AIM OF THE TASK:
Recast all of the rows below as a single numbered list, and leave out any blank lines.

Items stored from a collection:

━━━━━━━━━━

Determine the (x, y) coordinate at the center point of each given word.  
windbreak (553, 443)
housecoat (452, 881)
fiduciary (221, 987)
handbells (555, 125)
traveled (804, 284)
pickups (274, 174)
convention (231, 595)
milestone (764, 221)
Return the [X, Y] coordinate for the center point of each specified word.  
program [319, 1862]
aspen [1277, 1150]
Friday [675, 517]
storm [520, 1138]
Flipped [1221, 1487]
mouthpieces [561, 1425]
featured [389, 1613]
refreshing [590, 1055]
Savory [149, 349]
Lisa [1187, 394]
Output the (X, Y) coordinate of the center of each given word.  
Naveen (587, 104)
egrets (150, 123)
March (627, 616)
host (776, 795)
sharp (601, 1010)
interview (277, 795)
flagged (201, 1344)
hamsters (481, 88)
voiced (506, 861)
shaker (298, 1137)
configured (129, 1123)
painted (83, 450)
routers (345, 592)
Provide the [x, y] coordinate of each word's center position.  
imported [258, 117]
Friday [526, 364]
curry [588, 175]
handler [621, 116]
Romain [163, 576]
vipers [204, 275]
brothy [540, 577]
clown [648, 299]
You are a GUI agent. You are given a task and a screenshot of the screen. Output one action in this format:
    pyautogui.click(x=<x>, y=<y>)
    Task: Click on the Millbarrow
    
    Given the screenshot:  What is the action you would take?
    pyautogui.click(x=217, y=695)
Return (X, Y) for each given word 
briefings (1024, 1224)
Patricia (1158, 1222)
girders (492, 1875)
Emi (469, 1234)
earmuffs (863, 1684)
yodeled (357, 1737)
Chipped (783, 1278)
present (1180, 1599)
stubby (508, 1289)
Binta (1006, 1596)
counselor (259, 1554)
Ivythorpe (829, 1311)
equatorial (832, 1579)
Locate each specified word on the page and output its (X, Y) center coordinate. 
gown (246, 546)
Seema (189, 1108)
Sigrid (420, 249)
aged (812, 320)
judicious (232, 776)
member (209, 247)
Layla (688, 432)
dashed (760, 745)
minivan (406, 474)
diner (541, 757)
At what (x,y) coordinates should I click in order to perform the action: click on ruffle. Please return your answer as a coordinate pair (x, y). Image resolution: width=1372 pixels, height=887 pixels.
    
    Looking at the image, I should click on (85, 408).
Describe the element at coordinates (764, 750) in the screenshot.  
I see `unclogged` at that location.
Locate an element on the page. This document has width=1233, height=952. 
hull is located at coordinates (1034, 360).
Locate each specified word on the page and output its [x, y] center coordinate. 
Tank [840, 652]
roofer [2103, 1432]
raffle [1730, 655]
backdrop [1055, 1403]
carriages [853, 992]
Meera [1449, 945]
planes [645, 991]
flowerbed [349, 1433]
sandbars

━━━━━━━━━━

FINISHED EXERCISE:
1. Determine the (x, y) coordinate at the center point of each given word.  
2. windbreak (553, 443)
3. housecoat (452, 881)
4. fiduciary (221, 987)
5. handbells (555, 125)
6. traveled (804, 284)
7. pickups (274, 174)
8. convention (231, 595)
9. milestone (764, 221)
10. Return the [X, Y] coordinate for the center point of each specified word.  
11. program [319, 1862]
12. aspen [1277, 1150]
13. Friday [675, 517]
14. storm [520, 1138]
15. Flipped [1221, 1487]
16. mouthpieces [561, 1425]
17. featured [389, 1613]
18. refreshing [590, 1055]
19. Savory [149, 349]
20. Lisa [1187, 394]
21. Output the (X, Y) coordinate of the center of each given word.  
22. Naveen (587, 104)
23. egrets (150, 123)
24. March (627, 616)
25. host (776, 795)
26. sharp (601, 1010)
27. interview (277, 795)
28. flagged (201, 1344)
29. hamsters (481, 88)
30. voiced (506, 861)
31. shaker (298, 1137)
32. configured (129, 1123)
33. painted (83, 450)
34. routers (345, 592)
35. Provide the [x, y] coordinate of each word's center position.  
36. imported [258, 117]
37. Friday [526, 364]
38. curry [588, 175]
39. handler [621, 116]
40. Romain [163, 576]
41. vipers [204, 275]
42. brothy [540, 577]
43. clown [648, 299]
44. You are a GUI agent. You are given a task and a screenshot of the screen. Output one action in this format:
45.     pyautogui.click(x=<x>, y=<y>)
46.     Task: Click on the Millbarrow
47.     Given the screenshot:  What is the action you would take?
48.     pyautogui.click(x=217, y=695)
49. Return (X, Y) for each given word 
50. briefings (1024, 1224)
51. Patricia (1158, 1222)
52. girders (492, 1875)
53. Emi (469, 1234)
54. earmuffs (863, 1684)
55. yodeled (357, 1737)
56. Chipped (783, 1278)
57. present (1180, 1599)
58. stubby (508, 1289)
59. Binta (1006, 1596)
60. counselor (259, 1554)
61. Ivythorpe (829, 1311)
62. equatorial (832, 1579)
63. Locate each specified word on the page and output its (X, Y) center coordinate. 
64. gown (246, 546)
65. Seema (189, 1108)
66. Sigrid (420, 249)
67. aged (812, 320)
68. judicious (232, 776)
69. member (209, 247)
70. Layla (688, 432)
71. dashed (760, 745)
72. minivan (406, 474)
73. diner (541, 757)
74. At what (x,y) coordinates should I click in order to perform the action: click on ruffle. Please return your answer as a coordinate pair (x, y). Image resolution: width=1372 pixels, height=887 pixels.
75.     Looking at the image, I should click on (85, 408).
76. Describe the element at coordinates (764, 750) in the screenshot.  
77. I see `unclogged` at that location.
78. Locate an element on the page. This document has width=1233, height=952. 
79. hull is located at coordinates (1034, 360).
80. Locate each specified word on the page and output its [x, y] center coordinate. 
81. Tank [840, 652]
82. roofer [2103, 1432]
83. raffle [1730, 655]
84. backdrop [1055, 1403]
85. carriages [853, 992]
86. Meera [1449, 945]
87. planes [645, 991]
88. flowerbed [349, 1433]
89. sandbars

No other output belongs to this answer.